- Supplied records -
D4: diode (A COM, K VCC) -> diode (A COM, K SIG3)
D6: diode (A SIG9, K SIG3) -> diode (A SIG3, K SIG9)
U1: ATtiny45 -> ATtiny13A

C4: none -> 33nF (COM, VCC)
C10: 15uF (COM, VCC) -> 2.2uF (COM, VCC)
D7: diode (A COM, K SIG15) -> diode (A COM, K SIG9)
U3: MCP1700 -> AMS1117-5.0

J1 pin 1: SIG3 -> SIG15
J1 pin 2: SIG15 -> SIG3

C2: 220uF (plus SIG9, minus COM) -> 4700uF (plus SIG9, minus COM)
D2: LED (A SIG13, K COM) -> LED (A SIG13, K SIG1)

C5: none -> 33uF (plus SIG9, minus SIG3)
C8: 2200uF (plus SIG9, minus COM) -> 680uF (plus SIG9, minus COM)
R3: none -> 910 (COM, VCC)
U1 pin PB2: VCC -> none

==

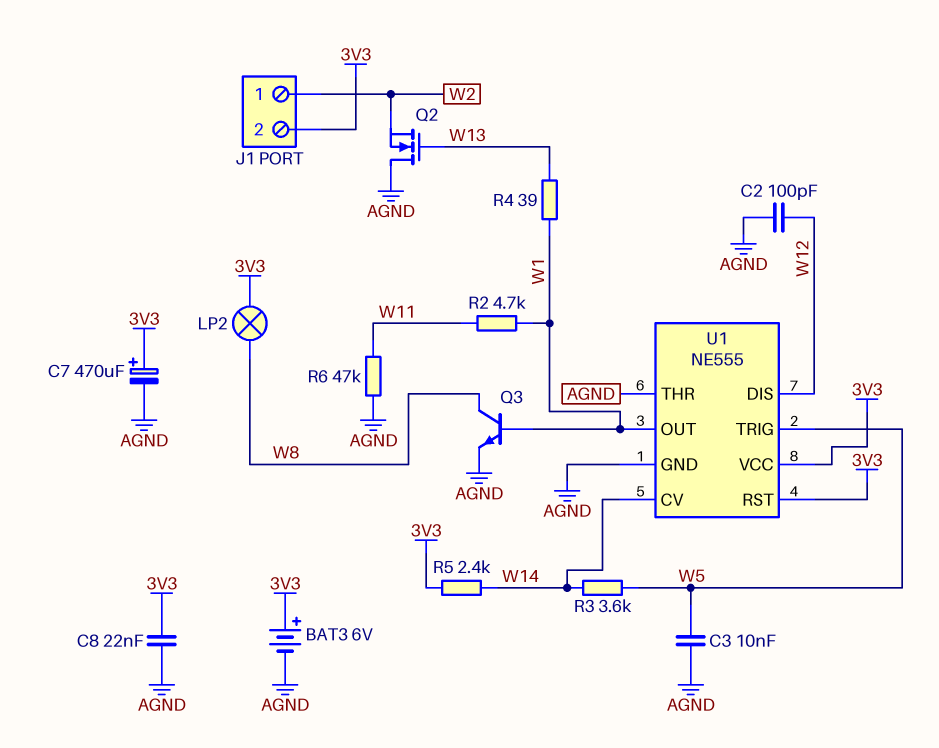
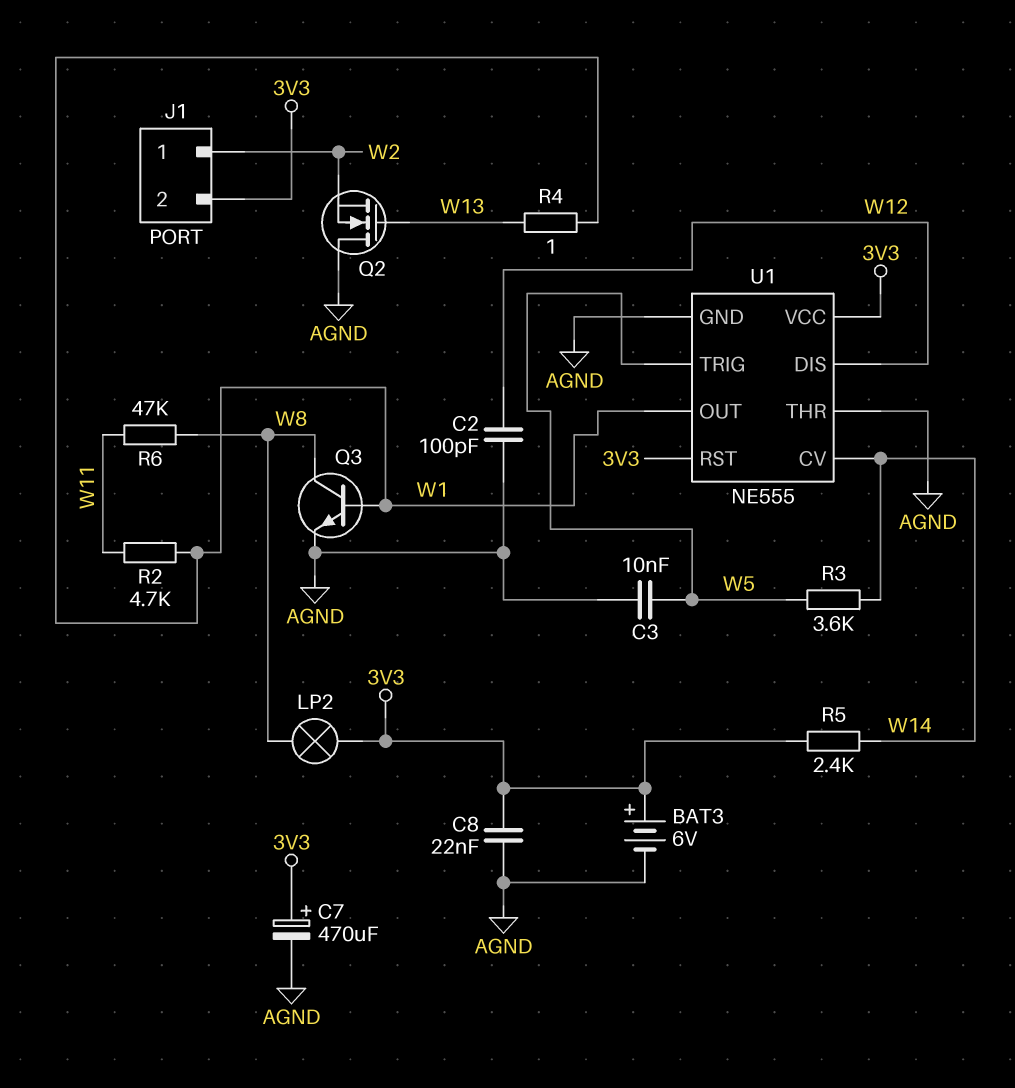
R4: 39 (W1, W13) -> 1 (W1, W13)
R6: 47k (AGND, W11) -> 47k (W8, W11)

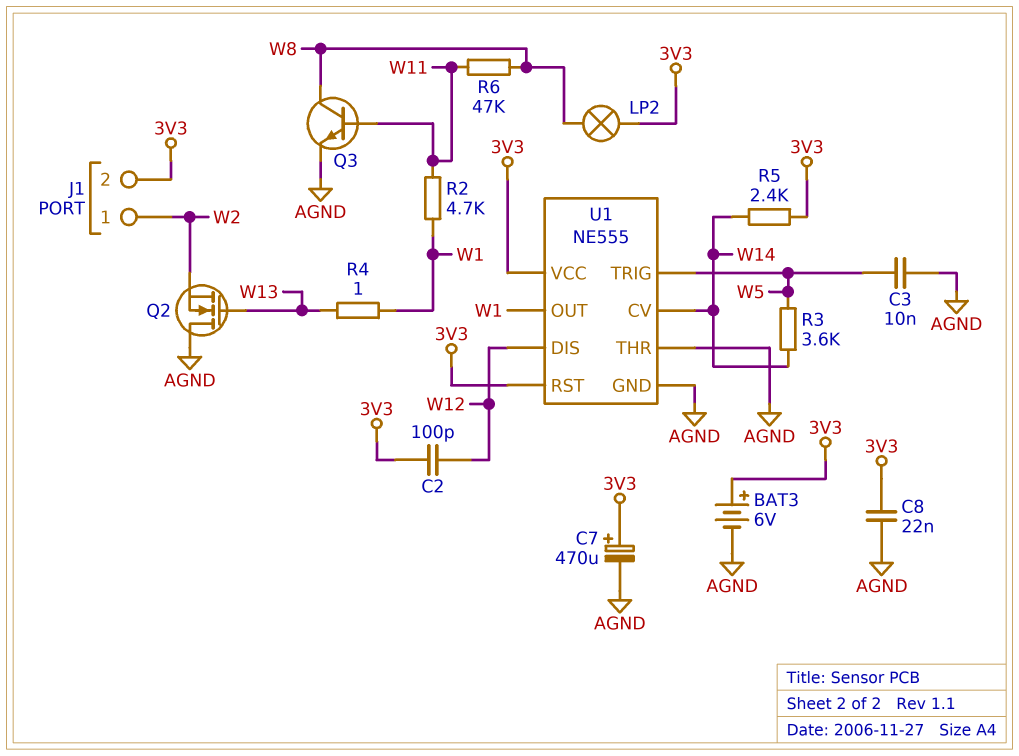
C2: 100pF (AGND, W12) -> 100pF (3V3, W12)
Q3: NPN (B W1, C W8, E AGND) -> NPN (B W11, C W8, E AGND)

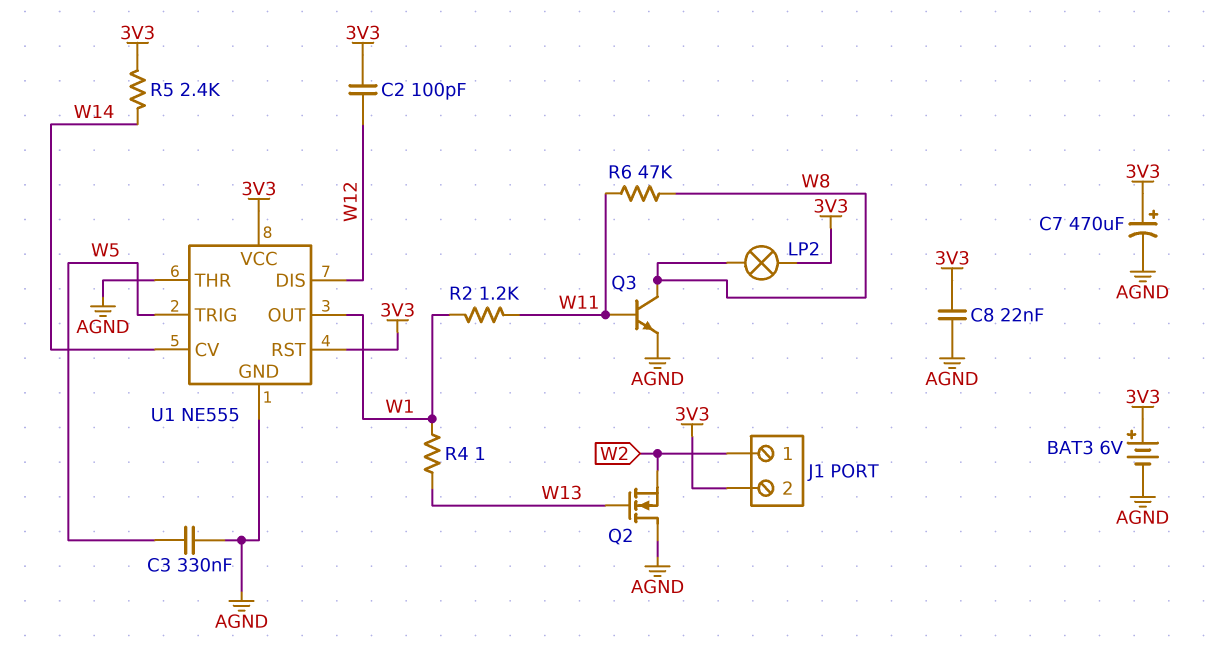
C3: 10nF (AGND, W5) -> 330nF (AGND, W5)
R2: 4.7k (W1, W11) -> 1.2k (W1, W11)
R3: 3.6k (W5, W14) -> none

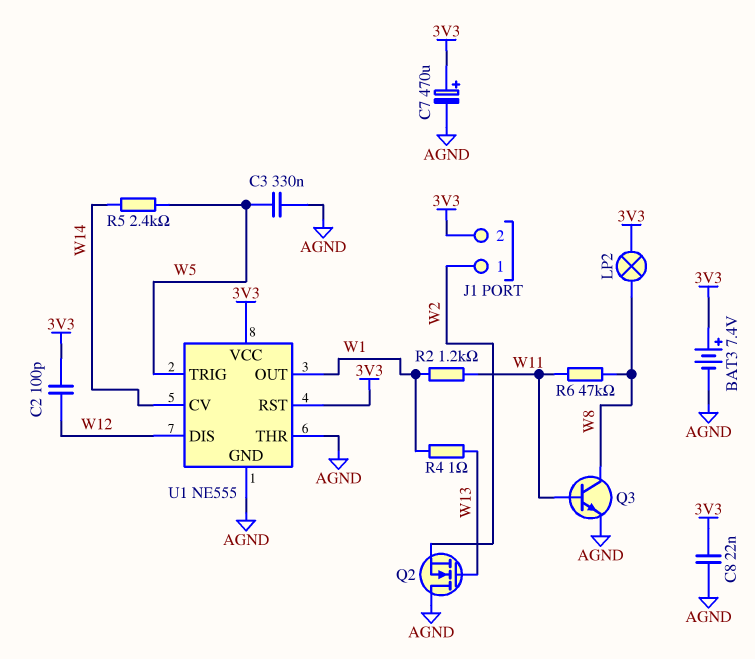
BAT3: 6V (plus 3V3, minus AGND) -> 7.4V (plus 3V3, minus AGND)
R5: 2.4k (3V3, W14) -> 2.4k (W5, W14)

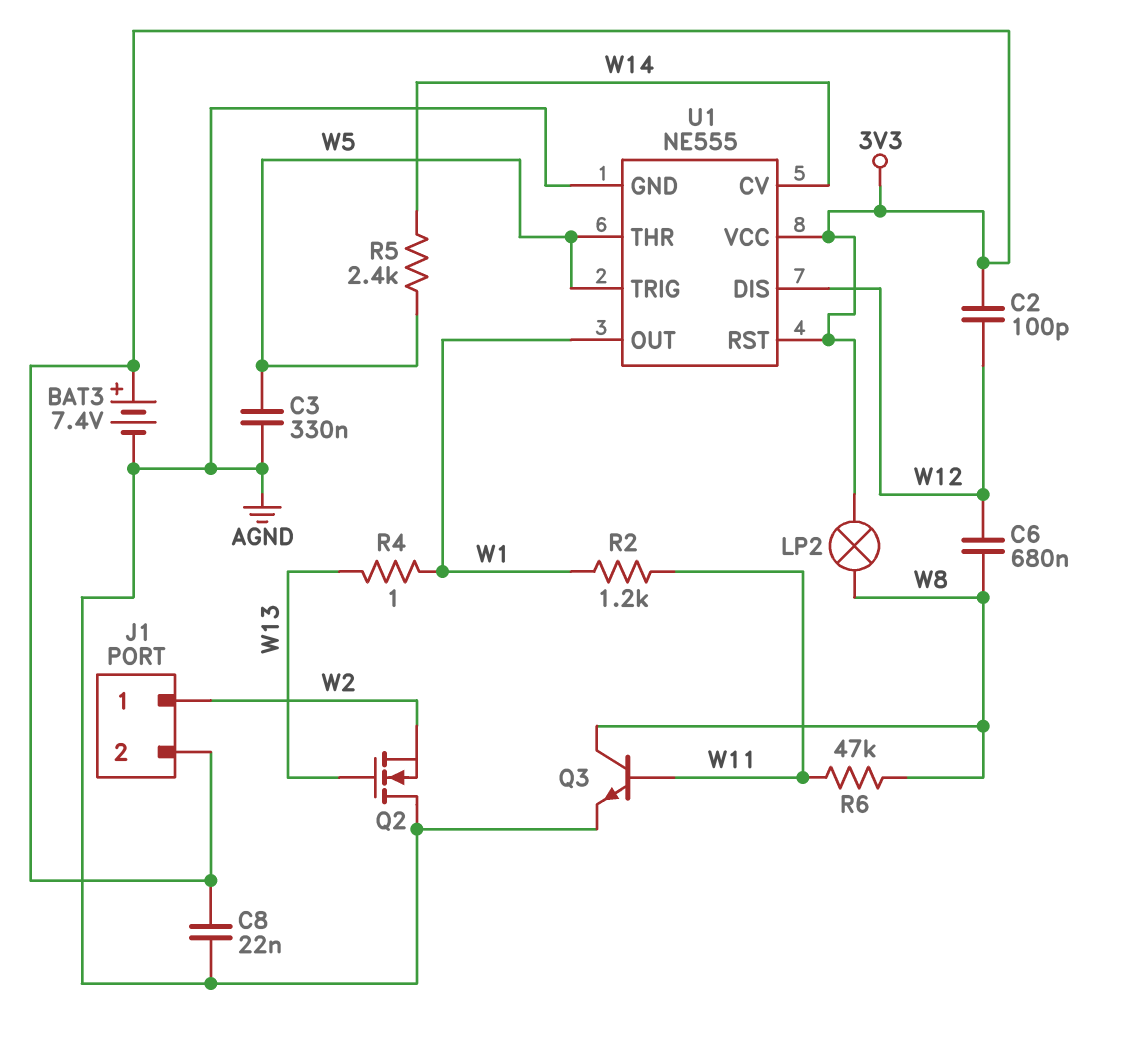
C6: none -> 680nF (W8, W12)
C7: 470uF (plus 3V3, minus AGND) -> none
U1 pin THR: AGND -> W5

---

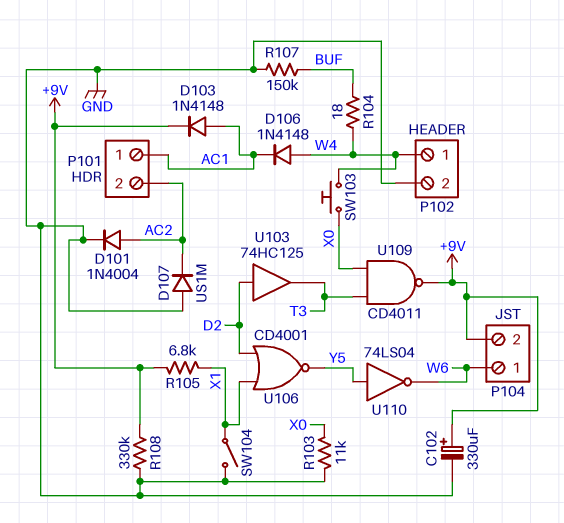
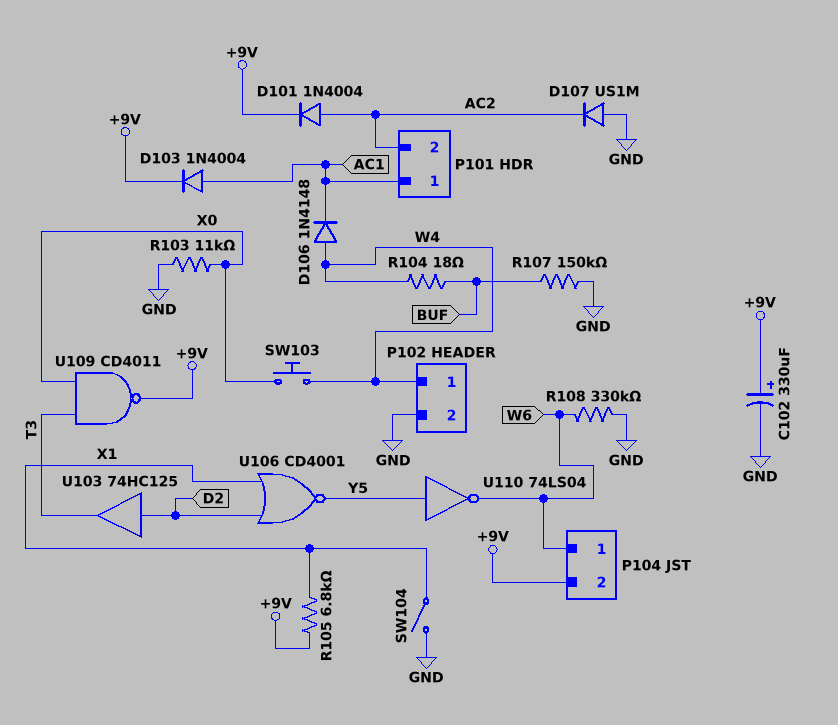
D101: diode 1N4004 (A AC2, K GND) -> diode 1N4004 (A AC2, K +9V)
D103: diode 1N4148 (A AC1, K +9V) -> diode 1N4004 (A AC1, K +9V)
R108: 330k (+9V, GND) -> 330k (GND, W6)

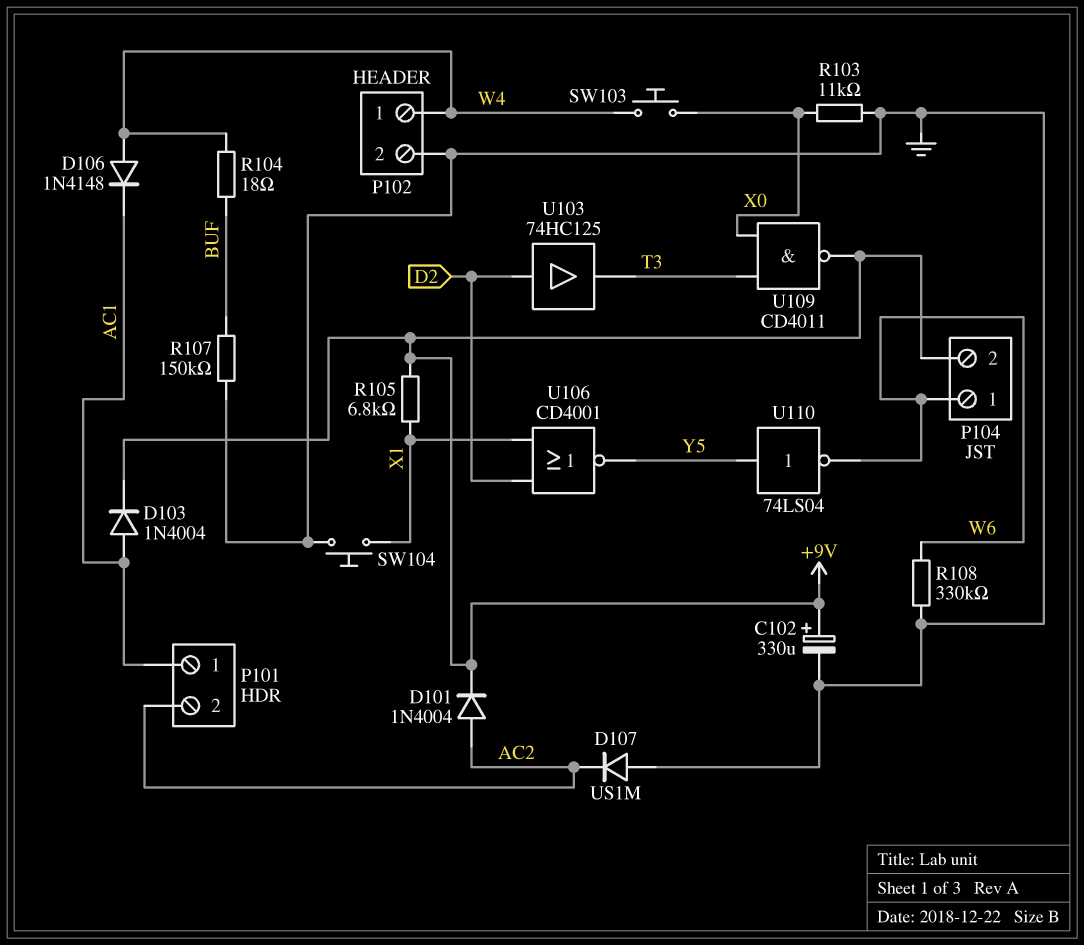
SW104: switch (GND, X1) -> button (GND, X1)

- Problem details -
Starting from the line with "BAT3: 6V (plus" in the records above, repeat each line exactly until you have written the line with "U1 pin THR: AGND -> W5", then stop; drop the pictures.

- Reply -
BAT3: 6V (plus 3V3, minus AGND) -> 7.4V (plus 3V3, minus AGND)
R5: 2.4k (3V3, W14) -> 2.4k (W5, W14)

C6: none -> 680nF (W8, W12)
C7: 470uF (plus 3V3, minus AGND) -> none
U1 pin THR: AGND -> W5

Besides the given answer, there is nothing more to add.